Problem to work on:
Your answer must be the exact lines from the one with "brown ellipse: rotated 30 degrees clockwise" to the end of the data, both included, with no pictures.

Entries supplied:
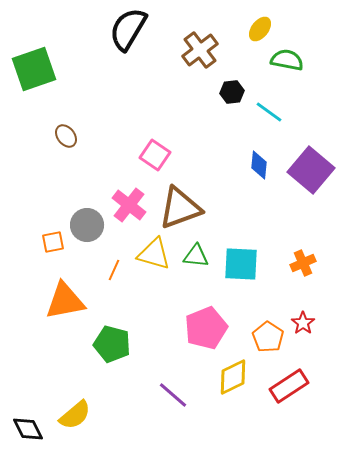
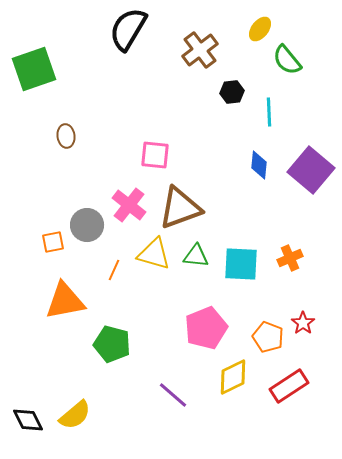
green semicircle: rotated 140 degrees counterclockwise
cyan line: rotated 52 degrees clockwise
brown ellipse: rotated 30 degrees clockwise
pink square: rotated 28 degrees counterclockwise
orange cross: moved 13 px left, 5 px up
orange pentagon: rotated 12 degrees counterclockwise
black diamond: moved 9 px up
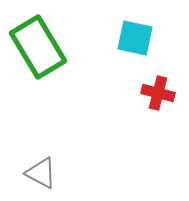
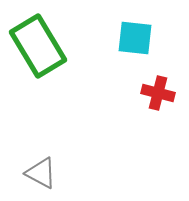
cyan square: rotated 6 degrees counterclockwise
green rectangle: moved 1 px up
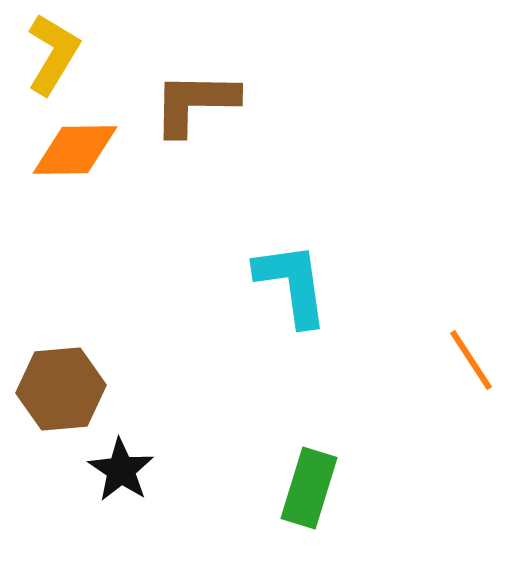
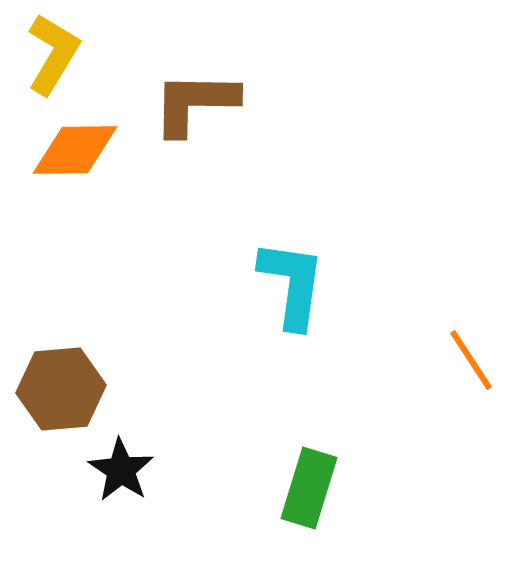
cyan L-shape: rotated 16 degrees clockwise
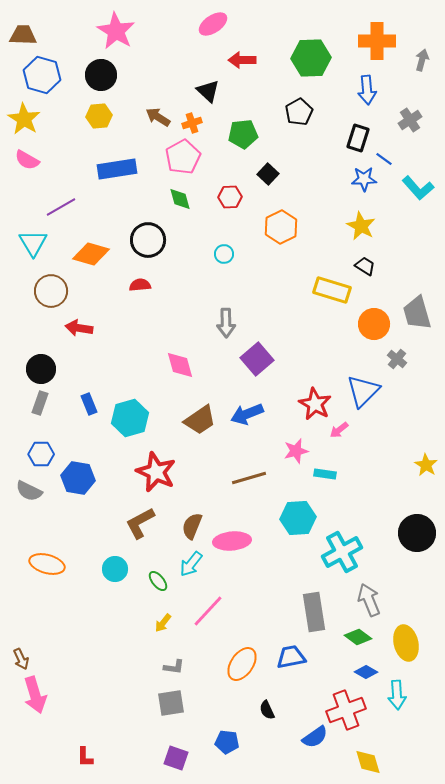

Task result:
brown ellipse: rotated 30 degrees clockwise
pink square: rotated 28 degrees counterclockwise
orange cross: moved 13 px left, 5 px up
orange pentagon: rotated 12 degrees counterclockwise
black diamond: moved 9 px up
cyan square: rotated 6 degrees counterclockwise
green rectangle: moved 1 px up
cyan L-shape: rotated 16 degrees clockwise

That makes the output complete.